● EXERCISE INSTRUCTIONS
Go to the line in the entries below that holds "R12: 62k (GND, U4/GP4) -> 47k (GND, U4/GP4)" and repeat exactly from there through the line that holds "SW7: button (RESET, VCC)", inclusive.

------------------------------------------------------------

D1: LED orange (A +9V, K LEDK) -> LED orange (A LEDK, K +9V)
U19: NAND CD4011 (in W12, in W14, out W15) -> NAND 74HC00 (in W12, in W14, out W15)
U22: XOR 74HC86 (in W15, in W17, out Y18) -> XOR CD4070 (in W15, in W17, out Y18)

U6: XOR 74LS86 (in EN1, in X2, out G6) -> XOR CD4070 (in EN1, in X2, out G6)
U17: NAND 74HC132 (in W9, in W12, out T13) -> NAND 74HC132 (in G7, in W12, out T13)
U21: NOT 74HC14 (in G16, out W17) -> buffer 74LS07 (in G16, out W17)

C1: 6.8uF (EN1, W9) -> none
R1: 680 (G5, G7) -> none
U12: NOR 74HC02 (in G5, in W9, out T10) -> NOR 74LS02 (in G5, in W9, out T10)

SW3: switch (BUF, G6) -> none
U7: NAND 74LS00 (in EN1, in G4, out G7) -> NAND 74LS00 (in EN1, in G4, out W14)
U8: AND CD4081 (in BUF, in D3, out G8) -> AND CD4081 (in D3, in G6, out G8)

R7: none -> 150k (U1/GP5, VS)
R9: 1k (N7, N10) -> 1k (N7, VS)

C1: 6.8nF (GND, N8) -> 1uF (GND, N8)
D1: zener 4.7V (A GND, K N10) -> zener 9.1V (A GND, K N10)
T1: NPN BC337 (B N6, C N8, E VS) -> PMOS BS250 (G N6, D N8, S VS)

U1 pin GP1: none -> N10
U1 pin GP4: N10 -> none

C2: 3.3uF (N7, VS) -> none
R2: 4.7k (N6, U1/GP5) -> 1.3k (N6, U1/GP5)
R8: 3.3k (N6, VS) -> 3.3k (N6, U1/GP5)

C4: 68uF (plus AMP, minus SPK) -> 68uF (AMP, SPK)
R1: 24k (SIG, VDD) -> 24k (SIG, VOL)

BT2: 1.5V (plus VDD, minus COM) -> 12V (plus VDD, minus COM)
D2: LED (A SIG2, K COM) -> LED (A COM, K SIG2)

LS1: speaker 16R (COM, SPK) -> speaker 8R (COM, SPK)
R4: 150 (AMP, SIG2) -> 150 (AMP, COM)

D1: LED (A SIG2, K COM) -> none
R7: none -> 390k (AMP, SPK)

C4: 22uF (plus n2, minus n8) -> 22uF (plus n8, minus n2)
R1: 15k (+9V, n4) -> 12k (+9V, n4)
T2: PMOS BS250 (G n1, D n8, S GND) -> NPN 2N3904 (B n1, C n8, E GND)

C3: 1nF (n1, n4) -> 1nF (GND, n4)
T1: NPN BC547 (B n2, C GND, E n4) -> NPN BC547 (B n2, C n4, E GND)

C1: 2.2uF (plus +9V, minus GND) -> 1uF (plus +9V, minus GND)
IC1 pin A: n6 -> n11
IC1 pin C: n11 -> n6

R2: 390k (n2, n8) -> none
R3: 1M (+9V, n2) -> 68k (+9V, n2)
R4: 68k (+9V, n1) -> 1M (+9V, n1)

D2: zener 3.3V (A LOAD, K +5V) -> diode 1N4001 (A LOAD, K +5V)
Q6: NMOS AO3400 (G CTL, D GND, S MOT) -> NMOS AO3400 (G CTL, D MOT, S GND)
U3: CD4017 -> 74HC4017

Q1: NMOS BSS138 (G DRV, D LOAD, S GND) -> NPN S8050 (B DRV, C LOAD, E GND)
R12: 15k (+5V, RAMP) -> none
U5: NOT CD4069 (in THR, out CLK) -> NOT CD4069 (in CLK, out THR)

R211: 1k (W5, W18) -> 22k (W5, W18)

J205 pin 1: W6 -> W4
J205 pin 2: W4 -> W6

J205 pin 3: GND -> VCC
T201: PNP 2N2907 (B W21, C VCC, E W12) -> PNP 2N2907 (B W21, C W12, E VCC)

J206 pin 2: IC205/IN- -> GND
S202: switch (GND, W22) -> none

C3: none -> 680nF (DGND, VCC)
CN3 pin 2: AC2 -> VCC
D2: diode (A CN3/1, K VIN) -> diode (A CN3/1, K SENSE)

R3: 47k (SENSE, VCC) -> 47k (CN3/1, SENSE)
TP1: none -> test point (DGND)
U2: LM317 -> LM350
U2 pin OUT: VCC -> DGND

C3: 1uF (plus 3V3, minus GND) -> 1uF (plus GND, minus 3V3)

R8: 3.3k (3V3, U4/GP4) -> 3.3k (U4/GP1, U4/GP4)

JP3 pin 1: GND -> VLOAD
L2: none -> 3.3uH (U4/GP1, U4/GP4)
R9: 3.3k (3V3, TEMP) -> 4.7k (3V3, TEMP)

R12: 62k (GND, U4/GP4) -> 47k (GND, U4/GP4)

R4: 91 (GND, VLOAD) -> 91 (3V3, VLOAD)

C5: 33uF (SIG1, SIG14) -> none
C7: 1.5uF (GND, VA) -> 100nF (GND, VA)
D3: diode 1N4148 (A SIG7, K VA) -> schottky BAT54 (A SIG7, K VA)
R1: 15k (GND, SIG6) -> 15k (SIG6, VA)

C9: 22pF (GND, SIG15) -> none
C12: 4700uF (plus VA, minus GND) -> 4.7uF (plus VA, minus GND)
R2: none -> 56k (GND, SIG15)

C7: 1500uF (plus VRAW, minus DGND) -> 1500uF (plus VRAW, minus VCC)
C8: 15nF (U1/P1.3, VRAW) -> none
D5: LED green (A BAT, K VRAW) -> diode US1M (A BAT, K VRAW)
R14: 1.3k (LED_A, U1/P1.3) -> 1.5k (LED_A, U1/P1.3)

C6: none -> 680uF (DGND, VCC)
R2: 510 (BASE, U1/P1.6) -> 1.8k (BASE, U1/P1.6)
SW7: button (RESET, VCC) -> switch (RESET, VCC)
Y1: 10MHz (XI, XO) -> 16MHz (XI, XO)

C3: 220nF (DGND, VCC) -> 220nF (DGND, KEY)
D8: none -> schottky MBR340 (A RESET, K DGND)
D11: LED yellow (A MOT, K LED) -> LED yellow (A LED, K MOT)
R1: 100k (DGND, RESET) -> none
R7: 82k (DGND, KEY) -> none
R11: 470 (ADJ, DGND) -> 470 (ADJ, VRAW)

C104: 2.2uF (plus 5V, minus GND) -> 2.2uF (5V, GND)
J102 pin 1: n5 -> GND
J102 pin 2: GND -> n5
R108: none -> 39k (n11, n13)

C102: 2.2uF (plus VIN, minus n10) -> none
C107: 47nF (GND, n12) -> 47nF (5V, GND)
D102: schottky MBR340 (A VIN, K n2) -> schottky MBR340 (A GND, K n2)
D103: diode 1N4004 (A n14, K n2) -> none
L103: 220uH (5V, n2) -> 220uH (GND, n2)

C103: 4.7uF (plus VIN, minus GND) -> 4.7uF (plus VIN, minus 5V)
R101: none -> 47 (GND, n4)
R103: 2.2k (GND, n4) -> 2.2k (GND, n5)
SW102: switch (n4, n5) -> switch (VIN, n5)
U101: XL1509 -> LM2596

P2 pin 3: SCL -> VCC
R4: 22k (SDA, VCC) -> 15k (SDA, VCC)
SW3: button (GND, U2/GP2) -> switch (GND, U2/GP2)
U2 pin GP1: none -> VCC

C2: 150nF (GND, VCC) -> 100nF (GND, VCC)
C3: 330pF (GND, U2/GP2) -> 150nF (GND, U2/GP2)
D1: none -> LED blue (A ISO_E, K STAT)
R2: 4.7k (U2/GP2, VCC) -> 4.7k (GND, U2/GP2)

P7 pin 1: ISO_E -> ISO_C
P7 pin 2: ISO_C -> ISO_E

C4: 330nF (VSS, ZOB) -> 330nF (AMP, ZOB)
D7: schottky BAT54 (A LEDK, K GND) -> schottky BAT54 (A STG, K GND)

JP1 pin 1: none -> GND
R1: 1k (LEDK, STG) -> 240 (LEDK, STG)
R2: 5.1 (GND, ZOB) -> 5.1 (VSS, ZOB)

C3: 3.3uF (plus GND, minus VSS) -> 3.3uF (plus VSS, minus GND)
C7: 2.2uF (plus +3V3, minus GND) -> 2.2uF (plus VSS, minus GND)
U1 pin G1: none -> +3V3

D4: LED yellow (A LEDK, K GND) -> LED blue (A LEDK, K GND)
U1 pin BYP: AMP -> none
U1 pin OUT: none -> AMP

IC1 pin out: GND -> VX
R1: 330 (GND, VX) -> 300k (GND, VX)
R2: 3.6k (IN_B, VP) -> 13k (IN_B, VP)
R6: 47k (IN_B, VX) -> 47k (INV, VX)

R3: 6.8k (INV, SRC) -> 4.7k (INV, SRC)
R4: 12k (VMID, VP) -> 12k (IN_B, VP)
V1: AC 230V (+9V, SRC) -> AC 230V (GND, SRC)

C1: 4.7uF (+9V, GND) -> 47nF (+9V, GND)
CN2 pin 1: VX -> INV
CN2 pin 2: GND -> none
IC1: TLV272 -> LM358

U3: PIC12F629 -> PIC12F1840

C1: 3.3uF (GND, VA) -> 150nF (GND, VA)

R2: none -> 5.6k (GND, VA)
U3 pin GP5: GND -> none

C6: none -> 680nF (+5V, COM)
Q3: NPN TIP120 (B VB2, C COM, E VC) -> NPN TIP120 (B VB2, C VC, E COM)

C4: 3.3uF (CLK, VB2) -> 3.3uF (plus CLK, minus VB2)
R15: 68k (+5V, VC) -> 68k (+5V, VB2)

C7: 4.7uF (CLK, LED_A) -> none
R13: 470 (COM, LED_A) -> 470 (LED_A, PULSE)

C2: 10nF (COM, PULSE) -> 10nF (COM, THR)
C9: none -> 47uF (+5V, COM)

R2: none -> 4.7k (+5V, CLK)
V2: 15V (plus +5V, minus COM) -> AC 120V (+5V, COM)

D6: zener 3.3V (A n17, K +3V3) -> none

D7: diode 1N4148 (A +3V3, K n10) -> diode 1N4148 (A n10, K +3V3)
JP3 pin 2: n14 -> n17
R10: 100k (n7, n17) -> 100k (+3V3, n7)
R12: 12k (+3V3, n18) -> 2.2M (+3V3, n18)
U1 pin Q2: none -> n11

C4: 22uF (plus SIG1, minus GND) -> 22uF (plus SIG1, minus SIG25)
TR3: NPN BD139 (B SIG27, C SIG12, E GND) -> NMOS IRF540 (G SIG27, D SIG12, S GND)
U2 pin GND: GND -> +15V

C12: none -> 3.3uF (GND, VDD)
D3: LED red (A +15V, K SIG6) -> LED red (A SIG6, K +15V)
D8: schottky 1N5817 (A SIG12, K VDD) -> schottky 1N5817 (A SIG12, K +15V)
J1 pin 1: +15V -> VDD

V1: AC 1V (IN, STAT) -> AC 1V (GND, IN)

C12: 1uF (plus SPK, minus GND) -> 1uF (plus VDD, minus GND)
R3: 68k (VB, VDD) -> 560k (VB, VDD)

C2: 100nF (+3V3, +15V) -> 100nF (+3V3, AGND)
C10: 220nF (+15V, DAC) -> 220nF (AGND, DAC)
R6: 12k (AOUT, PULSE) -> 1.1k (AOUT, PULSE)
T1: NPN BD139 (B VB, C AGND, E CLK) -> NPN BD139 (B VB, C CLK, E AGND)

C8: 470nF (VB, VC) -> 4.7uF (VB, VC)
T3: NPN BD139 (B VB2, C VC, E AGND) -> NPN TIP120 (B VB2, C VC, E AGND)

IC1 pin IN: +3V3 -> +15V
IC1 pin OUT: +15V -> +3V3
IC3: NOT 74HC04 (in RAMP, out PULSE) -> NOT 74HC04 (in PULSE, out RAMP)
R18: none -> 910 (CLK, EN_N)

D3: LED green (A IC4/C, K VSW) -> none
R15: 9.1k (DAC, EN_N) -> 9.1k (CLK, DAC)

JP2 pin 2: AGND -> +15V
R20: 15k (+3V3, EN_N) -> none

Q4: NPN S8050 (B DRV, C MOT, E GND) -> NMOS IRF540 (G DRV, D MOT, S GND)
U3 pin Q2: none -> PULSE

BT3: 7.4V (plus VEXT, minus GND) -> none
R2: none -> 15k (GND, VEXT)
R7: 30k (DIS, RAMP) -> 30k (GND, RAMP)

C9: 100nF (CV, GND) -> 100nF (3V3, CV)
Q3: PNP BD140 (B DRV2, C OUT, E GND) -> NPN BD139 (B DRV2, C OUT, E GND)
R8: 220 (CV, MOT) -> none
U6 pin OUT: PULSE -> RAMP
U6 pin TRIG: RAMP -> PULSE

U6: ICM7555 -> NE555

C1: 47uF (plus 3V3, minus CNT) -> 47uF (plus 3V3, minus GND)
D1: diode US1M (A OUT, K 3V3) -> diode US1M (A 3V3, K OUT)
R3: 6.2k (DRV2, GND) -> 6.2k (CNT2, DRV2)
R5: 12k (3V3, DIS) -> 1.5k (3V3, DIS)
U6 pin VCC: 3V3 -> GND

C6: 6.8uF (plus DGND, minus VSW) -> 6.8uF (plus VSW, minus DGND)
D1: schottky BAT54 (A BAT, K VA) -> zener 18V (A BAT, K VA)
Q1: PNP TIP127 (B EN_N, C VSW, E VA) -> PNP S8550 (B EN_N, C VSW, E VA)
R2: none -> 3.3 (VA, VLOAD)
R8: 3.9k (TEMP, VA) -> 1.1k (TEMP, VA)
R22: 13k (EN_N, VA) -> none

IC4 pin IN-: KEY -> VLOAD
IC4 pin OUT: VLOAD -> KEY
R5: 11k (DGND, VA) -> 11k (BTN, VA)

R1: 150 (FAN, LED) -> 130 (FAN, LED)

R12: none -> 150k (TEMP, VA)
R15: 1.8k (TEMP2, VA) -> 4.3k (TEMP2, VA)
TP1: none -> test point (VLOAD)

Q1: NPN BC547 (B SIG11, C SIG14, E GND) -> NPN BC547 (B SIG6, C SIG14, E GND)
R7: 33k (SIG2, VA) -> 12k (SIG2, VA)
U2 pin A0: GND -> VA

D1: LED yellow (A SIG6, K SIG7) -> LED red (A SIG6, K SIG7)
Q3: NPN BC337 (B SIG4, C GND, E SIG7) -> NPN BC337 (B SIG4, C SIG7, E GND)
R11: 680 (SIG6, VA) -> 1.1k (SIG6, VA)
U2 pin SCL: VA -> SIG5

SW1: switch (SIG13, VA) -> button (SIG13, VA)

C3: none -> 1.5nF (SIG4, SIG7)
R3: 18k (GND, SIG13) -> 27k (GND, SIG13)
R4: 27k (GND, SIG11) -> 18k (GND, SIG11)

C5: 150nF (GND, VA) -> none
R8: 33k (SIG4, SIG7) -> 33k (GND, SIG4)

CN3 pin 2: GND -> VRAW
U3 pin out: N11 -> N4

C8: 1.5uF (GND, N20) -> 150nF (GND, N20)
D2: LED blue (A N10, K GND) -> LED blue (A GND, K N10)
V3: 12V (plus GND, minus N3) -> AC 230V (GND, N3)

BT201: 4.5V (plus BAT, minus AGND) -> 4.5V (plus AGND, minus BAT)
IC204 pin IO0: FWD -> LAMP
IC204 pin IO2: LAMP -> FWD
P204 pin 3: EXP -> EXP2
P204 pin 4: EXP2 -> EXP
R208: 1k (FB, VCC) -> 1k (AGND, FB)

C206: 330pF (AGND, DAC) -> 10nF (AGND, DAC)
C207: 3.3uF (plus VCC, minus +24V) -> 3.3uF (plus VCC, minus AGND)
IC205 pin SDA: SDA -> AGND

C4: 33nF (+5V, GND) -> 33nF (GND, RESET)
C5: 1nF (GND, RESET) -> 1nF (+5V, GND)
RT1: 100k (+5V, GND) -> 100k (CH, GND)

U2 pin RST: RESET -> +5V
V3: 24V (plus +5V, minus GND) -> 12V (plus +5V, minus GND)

------------------------------------------------------------

● RESULT OF THIS EXERCISE
R12: 62k (GND, U4/GP4) -> 47k (GND, U4/GP4)

R4: 91 (GND, VLOAD) -> 91 (3V3, VLOAD)

C5: 33uF (SIG1, SIG14) -> none
C7: 1.5uF (GND, VA) -> 100nF (GND, VA)
D3: diode 1N4148 (A SIG7, K VA) -> schottky BAT54 (A SIG7, K VA)
R1: 15k (GND, SIG6) -> 15k (SIG6, VA)

C9: 22pF (GND, SIG15) -> none
C12: 4700uF (plus VA, minus GND) -> 4.7uF (plus VA, minus GND)
R2: none -> 56k (GND, SIG15)

C7: 1500uF (plus VRAW, minus DGND) -> 1500uF (plus VRAW, minus VCC)
C8: 15nF (U1/P1.3, VRAW) -> none
D5: LED green (A BAT, K VRAW) -> diode US1M (A BAT, K VRAW)
R14: 1.3k (LED_A, U1/P1.3) -> 1.5k (LED_A, U1/P1.3)

C6: none -> 680uF (DGND, VCC)
R2: 510 (BASE, U1/P1.6) -> 1.8k (BASE, U1/P1.6)
SW7: button (RESET, VCC) -> switch (RESET, VCC)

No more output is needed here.